= Beginning of Section =
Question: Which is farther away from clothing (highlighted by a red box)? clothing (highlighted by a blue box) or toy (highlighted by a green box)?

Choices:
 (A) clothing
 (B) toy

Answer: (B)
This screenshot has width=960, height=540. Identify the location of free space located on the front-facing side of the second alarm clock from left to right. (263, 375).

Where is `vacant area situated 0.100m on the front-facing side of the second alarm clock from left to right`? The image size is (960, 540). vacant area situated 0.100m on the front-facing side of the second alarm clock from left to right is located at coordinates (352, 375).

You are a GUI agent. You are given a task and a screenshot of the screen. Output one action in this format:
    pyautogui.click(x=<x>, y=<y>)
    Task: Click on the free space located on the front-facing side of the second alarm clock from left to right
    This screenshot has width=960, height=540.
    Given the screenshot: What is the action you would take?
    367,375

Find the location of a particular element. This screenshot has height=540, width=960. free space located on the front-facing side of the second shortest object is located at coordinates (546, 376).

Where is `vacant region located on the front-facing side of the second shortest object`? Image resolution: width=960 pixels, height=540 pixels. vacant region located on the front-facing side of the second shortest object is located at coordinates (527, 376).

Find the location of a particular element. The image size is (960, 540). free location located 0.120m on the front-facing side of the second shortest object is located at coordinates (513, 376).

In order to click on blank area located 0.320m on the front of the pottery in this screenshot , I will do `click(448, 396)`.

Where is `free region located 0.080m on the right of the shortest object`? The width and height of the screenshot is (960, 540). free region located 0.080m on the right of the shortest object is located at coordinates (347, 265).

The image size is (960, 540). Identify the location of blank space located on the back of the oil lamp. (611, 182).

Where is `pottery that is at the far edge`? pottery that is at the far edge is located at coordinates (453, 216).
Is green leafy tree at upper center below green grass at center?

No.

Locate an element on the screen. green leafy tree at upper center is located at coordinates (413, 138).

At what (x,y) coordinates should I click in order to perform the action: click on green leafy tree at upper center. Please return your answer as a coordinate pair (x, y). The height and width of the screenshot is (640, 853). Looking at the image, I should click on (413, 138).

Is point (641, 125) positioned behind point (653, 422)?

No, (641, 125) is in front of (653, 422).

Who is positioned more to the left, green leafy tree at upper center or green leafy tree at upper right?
= End of Section =
_Work instructions:_ From the material above, gather every line that contains the string "object". Uppercase and lowercase letters count as different.

_Worked solution:_
Find the location of a particular element. This screenshot has height=540, width=960. free space located on the front-facing side of the second shortest object is located at coordinates (546, 376).
Where is `vacant region located on the front-facing side of the second shortest object`? Image resolution: width=960 pixels, height=540 pixels. vacant region located on the front-facing side of the second shortest object is located at coordinates (527, 376).
Find the location of a particular element. The image size is (960, 540). free location located 0.120m on the front-facing side of the second shortest object is located at coordinates (513, 376).
Where is `free region located 0.080m on the right of the shortest object`? The width and height of the screenshot is (960, 540). free region located 0.080m on the right of the shortest object is located at coordinates (347, 265).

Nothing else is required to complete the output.